_Exercise description_
Reproduce only the lines below from the line containing "(746, 181) = (873, 115): pink" to the line containing "(714, 128) = (786, 179): purple", exactly as written, with both end lines kept. Omit the pictures.
(Provided records Opens)
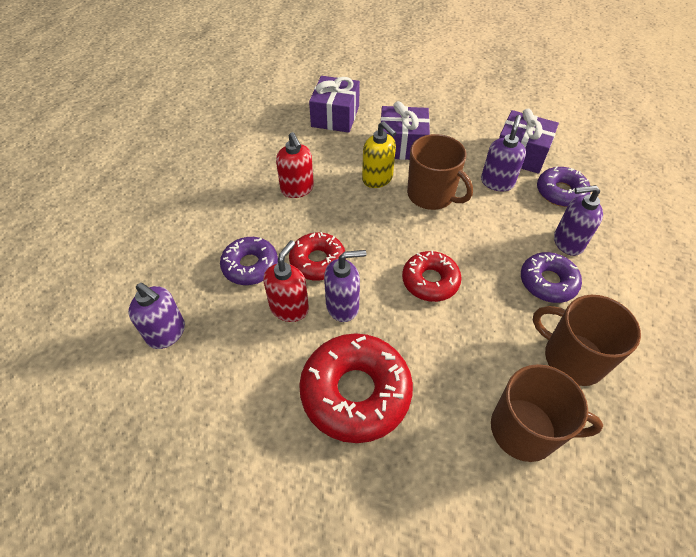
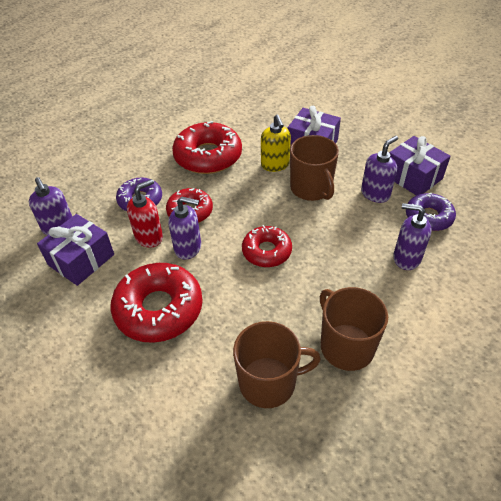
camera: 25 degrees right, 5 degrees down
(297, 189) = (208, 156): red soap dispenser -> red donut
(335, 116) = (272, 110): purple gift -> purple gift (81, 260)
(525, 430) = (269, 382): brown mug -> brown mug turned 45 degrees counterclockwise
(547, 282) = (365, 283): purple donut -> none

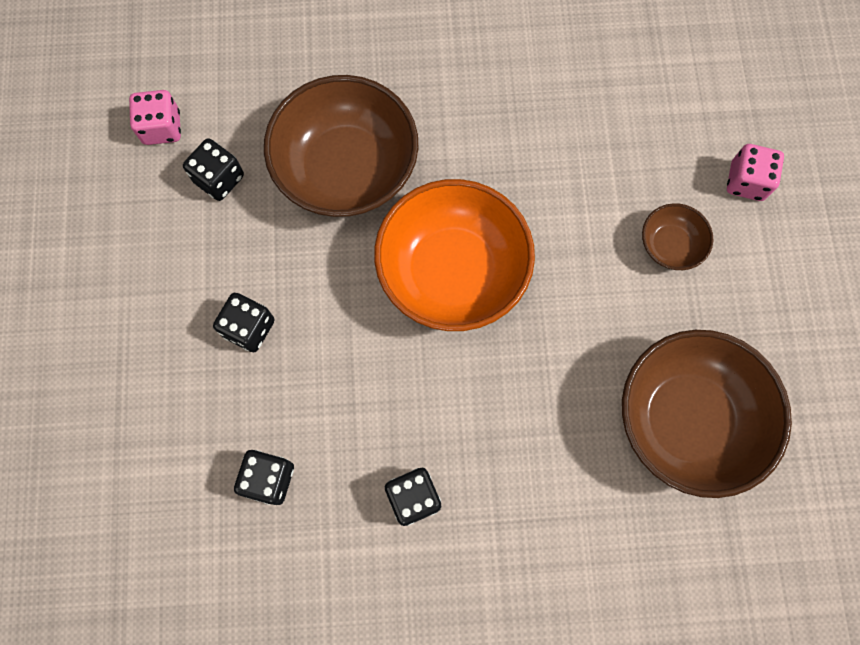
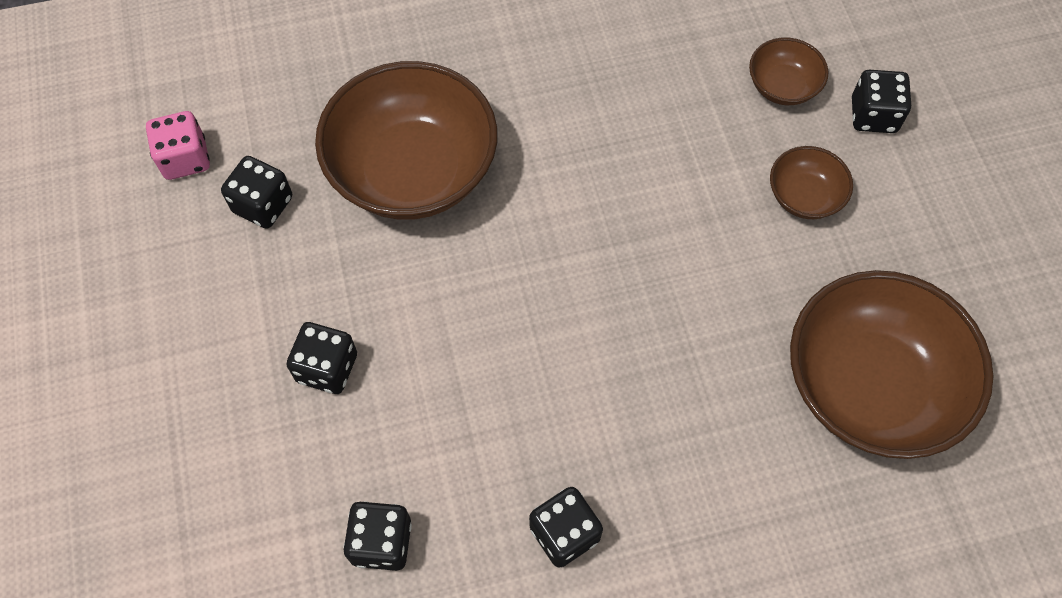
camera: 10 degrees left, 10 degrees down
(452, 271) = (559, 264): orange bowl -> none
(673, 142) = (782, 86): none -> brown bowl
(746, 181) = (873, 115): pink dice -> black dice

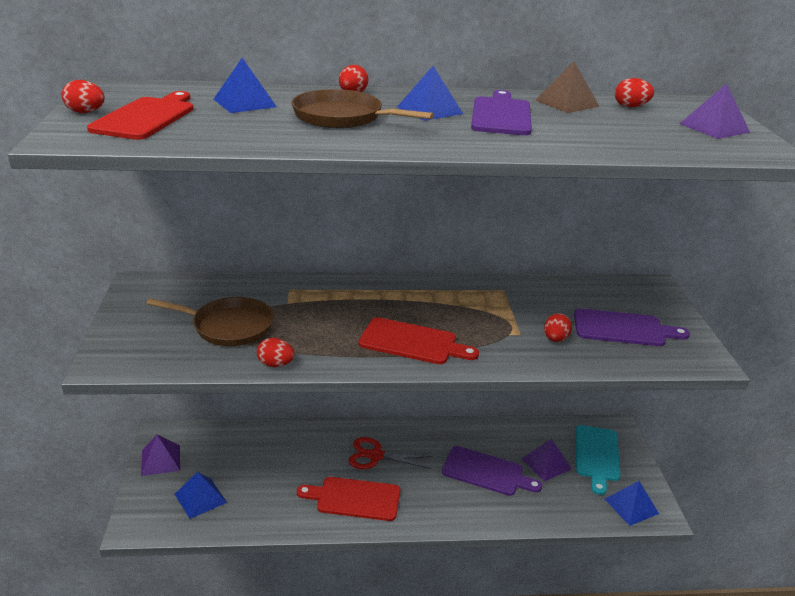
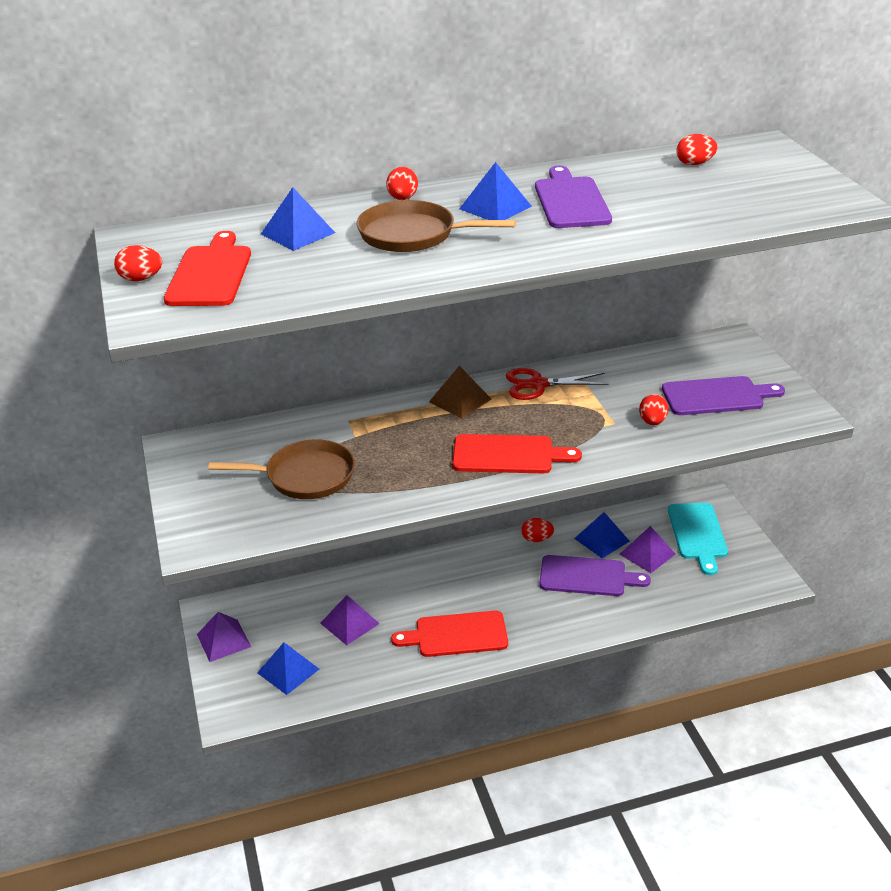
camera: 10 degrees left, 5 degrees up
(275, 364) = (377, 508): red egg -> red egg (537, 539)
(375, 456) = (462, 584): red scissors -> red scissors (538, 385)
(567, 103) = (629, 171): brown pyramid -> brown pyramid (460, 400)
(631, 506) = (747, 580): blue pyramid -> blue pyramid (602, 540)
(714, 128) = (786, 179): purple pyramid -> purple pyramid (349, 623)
(Provided records Closes)
(Provided records Opens)
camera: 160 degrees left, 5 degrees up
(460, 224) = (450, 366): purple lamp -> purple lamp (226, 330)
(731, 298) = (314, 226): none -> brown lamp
(Provided records Closes)
_Written solution_
(746, 181) = (873, 115): pink dice -> black dice

camera: 10 degrees left, 5 degrees up
(275, 364) = (377, 508): red egg -> red egg (537, 539)
(375, 456) = (462, 584): red scissors -> red scissors (538, 385)
(567, 103) = (629, 171): brown pyramid -> brown pyramid (460, 400)
(631, 506) = (747, 580): blue pyramid -> blue pyramid (602, 540)
(714, 128) = (786, 179): purple pyramid -> purple pyramid (349, 623)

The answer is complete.